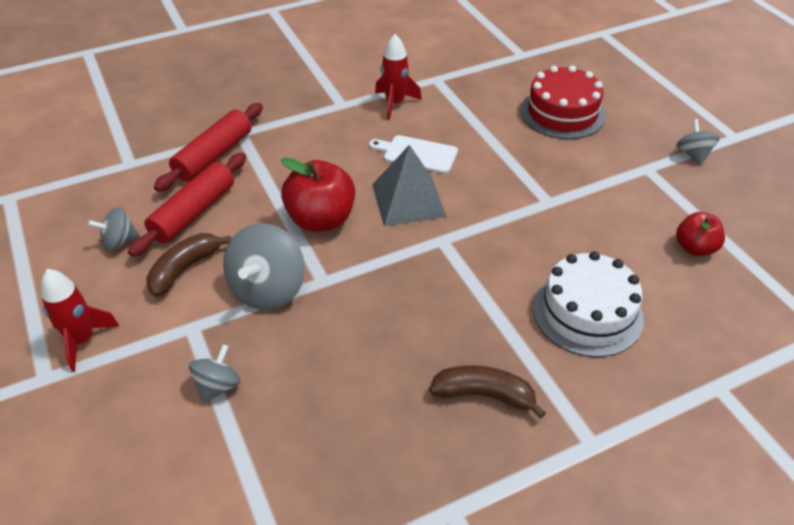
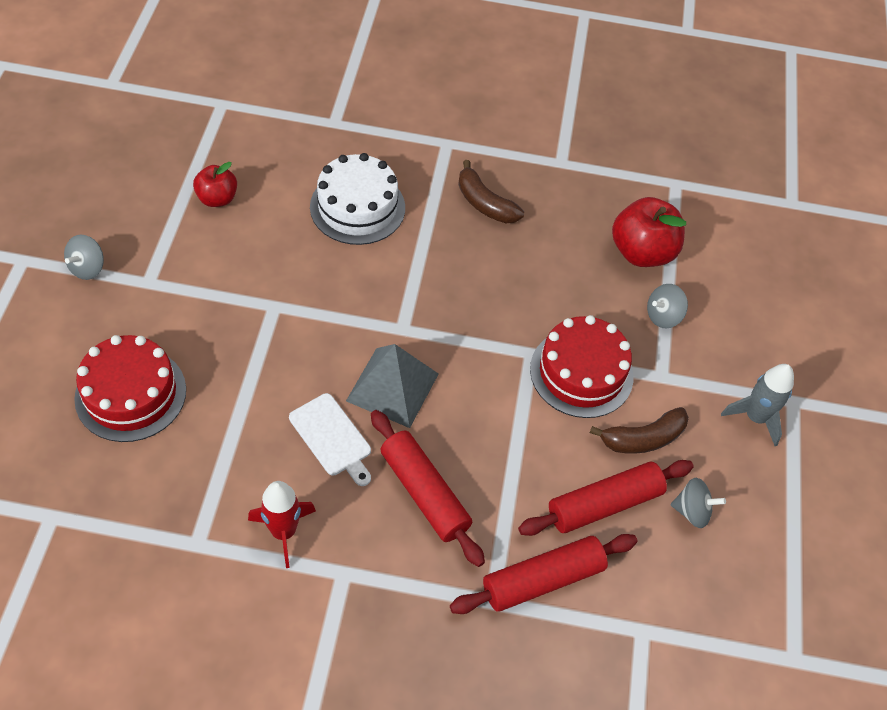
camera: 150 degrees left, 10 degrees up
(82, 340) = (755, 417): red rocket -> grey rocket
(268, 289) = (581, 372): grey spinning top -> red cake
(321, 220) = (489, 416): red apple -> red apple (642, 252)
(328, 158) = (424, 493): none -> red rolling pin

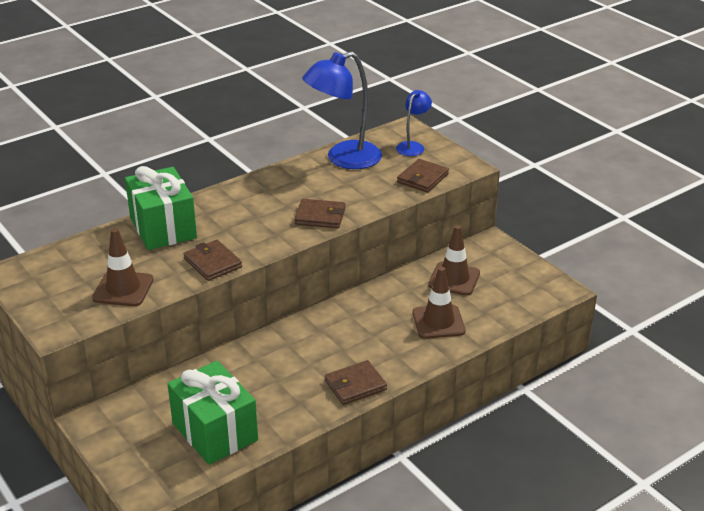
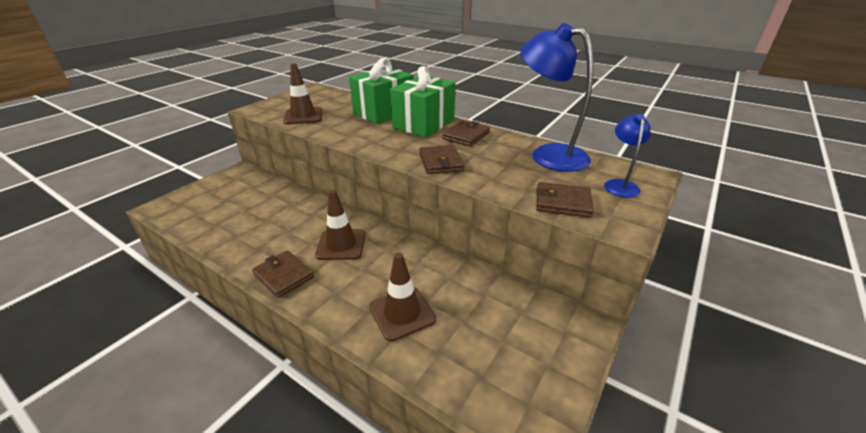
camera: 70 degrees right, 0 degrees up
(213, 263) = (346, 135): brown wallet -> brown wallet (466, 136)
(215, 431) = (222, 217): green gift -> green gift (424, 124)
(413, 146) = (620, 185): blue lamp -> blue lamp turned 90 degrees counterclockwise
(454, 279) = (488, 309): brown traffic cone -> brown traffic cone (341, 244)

• Task: Look through the entries above and count each line holding "grey"; report the count alone.

• Response to the exercise: 2